◆ **What this task involves**
The lines below are to be quoted exactly, from the first through the one that contains "turquoise car: 5 -> 6".

◆ **Extracted information**
+-------+
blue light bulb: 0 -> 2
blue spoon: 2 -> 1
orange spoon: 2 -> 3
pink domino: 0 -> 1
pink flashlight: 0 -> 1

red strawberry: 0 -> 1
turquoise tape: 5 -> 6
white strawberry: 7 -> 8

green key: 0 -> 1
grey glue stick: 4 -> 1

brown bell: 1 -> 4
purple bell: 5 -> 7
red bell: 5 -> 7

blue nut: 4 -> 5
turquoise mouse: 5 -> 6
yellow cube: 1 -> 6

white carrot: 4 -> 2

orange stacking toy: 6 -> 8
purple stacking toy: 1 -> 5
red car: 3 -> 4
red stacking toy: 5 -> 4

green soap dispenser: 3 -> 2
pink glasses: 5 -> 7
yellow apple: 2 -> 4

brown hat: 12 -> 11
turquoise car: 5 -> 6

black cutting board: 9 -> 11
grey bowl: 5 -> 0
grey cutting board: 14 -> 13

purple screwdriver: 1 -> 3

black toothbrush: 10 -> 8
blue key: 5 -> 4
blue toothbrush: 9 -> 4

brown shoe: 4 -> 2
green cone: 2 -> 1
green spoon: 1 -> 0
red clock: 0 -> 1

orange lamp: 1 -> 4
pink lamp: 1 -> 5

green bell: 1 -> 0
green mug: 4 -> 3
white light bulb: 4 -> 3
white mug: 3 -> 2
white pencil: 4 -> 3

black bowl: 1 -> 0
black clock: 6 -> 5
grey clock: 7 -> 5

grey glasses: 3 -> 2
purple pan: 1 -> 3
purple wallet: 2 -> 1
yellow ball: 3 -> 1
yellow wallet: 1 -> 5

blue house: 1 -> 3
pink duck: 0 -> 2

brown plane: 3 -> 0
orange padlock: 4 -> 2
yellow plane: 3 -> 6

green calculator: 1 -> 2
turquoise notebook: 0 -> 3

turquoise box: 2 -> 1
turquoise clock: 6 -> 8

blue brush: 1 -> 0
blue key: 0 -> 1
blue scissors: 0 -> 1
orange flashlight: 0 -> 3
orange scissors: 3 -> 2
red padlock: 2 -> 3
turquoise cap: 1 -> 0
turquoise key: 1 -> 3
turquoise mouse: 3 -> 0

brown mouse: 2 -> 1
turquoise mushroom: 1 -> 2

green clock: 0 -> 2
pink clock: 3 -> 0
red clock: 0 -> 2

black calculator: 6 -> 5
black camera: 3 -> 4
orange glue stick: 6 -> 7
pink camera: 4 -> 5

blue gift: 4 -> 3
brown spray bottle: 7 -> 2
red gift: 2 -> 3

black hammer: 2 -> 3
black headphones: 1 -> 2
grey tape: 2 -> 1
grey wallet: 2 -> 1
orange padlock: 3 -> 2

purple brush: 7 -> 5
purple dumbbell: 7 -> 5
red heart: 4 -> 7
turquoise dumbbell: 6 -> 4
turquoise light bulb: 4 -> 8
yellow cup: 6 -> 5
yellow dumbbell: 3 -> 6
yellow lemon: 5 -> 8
+-------+
◆ **Answer to this problem**
blue light bulb: 0 -> 2
blue spoon: 2 -> 1
orange spoon: 2 -> 3
pink domino: 0 -> 1
pink flashlight: 0 -> 1

red strawberry: 0 -> 1
turquoise tape: 5 -> 6
white strawberry: 7 -> 8

green key: 0 -> 1
grey glue stick: 4 -> 1

brown bell: 1 -> 4
purple bell: 5 -> 7
red bell: 5 -> 7

blue nut: 4 -> 5
turquoise mouse: 5 -> 6
yellow cube: 1 -> 6

white carrot: 4 -> 2

orange stacking toy: 6 -> 8
purple stacking toy: 1 -> 5
red car: 3 -> 4
red stacking toy: 5 -> 4

green soap dispenser: 3 -> 2
pink glasses: 5 -> 7
yellow apple: 2 -> 4

brown hat: 12 -> 11
turquoise car: 5 -> 6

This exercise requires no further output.